Data extract
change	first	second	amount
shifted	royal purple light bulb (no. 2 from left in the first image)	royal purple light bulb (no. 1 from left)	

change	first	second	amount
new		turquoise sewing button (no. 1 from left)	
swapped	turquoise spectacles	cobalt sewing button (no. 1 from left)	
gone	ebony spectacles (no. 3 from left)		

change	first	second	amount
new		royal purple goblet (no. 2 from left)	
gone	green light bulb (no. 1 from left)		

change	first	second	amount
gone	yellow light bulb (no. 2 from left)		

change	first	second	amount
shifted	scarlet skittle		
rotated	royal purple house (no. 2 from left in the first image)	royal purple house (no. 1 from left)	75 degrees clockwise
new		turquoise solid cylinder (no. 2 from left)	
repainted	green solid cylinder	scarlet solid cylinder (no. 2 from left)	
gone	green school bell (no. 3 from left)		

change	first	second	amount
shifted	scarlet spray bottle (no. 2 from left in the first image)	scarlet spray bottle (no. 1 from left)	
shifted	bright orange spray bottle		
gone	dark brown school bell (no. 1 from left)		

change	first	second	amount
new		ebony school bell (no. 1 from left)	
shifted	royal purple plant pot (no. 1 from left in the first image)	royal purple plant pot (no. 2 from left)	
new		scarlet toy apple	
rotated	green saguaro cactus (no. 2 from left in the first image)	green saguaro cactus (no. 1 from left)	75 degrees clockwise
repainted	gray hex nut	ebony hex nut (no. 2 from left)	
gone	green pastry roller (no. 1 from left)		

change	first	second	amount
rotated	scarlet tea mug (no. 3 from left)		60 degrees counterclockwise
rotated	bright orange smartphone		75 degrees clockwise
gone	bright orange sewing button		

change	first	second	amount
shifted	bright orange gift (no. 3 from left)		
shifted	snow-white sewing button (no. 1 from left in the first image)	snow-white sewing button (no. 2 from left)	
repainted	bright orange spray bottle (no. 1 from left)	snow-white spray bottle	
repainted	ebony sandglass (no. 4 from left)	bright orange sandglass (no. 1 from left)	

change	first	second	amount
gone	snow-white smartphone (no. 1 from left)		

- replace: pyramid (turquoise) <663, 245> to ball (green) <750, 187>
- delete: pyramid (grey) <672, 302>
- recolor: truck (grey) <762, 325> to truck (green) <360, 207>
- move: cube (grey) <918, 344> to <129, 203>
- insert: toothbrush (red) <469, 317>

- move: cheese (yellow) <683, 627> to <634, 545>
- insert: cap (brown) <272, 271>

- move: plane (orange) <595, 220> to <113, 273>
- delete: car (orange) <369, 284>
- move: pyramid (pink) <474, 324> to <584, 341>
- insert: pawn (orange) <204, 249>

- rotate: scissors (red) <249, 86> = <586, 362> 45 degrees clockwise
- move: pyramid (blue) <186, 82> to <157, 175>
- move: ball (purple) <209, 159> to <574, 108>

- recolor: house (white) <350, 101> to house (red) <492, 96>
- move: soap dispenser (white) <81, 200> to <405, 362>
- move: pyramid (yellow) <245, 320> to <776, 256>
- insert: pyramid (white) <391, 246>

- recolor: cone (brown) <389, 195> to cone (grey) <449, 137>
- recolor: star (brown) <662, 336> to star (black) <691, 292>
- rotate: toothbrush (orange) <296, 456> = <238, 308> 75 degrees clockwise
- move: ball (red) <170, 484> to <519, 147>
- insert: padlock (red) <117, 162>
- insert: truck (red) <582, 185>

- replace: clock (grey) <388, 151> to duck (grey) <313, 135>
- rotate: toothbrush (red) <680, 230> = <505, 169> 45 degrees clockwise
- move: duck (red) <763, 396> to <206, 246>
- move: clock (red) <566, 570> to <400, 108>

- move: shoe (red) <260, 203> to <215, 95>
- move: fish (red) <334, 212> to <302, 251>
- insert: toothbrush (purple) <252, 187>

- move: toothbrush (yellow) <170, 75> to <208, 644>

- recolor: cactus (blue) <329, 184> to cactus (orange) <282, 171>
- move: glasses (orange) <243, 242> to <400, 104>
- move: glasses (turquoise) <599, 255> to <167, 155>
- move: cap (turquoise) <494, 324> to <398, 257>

Directions
Could you repeat every record above exactly as it is written?

Reply
change	first	second	amount
shifted	royal purple light bulb (no. 2 from left in the first image)	royal purple light bulb (no. 1 from left)	

change	first	second	amount
new		turquoise sewing button (no. 1 from left)	
swapped	turquoise spectacles	cobalt sewing button (no. 1 from left)	
gone	ebony spectacles (no. 3 from left)		

change	first	second	amount
new		royal purple goblet (no. 2 from left)	
gone	green light bulb (no. 1 from left)		

change	first	second	amount
gone	yellow light bulb (no. 2 from left)		

change	first	second	amount
shifted	scarlet skittle		
rotated	royal purple house (no. 2 from left in the first image)	royal purple house (no. 1 from left)	75 degrees clockwise
new		turquoise solid cylinder (no. 2 from left)	
repainted	green solid cylinder	scarlet solid cylinder (no. 2 from left)	
gone	green school bell (no. 3 from left)		

change	first	second	amount
shifted	scarlet spray bottle (no. 2 from left in the first image)	scarlet spray bottle (no. 1 from left)	
shifted	bright orange spray bottle		
gone	dark brown school bell (no. 1 from left)		

change	first	second	amount
new		ebony school bell (no. 1 from left)	
shifted	royal purple plant pot (no. 1 from left in the first image)	royal purple plant pot (no. 2 from left)	
new		scarlet toy apple	
rotated	green saguaro cactus (no. 2 from left in the first image)	green saguaro cactus (no. 1 from left)	75 degrees clockwise
repainted	gray hex nut	ebony hex nut (no. 2 from left)	
gone	green pastry roller (no. 1 from left)		

change	first	second	amount
rotated	scarlet tea mug (no. 3 from left)		60 degrees counterclockwise
rotated	bright orange smartphone		75 degrees clockwise
gone	bright orange sewing button		

change	first	second	amount
shifted	bright orange gift (no. 3 from left)		
shifted	snow-white sewing button (no. 1 from left in the first image)	snow-white sewing button (no. 2 from left)	
repainted	bright orange spray bottle (no. 1 from left)	snow-white spray bottle	
repainted	ebony sandglass (no. 4 from left)	bright orange sandglass (no. 1 from left)	

change	first	second	amount
gone	snow-white smartphone (no. 1 from left)		

- replace: pyramid (turquoise) <663, 245> to ball (green) <750, 187>
- delete: pyramid (grey) <672, 302>
- recolor: truck (grey) <762, 325> to truck (green) <360, 207>
- move: cube (grey) <918, 344> to <129, 203>
- insert: toothbrush (red) <469, 317>

- move: cheese (yellow) <683, 627> to <634, 545>
- insert: cap (brown) <272, 271>

- move: plane (orange) <595, 220> to <113, 273>
- delete: car (orange) <369, 284>
- move: pyramid (pink) <474, 324> to <584, 341>
- insert: pawn (orange) <204, 249>

- rotate: scissors (red) <249, 86> = <586, 362> 45 degrees clockwise
- move: pyramid (blue) <186, 82> to <157, 175>
- move: ball (purple) <209, 159> to <574, 108>

- recolor: house (white) <350, 101> to house (red) <492, 96>
- move: soap dispenser (white) <81, 200> to <405, 362>
- move: pyramid (yellow) <245, 320> to <776, 256>
- insert: pyramid (white) <391, 246>

- recolor: cone (brown) <389, 195> to cone (grey) <449, 137>
- recolor: star (brown) <662, 336> to star (black) <691, 292>
- rotate: toothbrush (orange) <296, 456> = <238, 308> 75 degrees clockwise
- move: ball (red) <170, 484> to <519, 147>
- insert: padlock (red) <117, 162>
- insert: truck (red) <582, 185>

- replace: clock (grey) <388, 151> to duck (grey) <313, 135>
- rotate: toothbrush (red) <680, 230> = <505, 169> 45 degrees clockwise
- move: duck (red) <763, 396> to <206, 246>
- move: clock (red) <566, 570> to <400, 108>

- move: shoe (red) <260, 203> to <215, 95>
- move: fish (red) <334, 212> to <302, 251>
- insert: toothbrush (purple) <252, 187>

- move: toothbrush (yellow) <170, 75> to <208, 644>

- recolor: cactus (blue) <329, 184> to cactus (orange) <282, 171>
- move: glasses (orange) <243, 242> to <400, 104>
- move: glasses (turquoise) <599, 255> to <167, 155>
- move: cap (turquoise) <494, 324> to <398, 257>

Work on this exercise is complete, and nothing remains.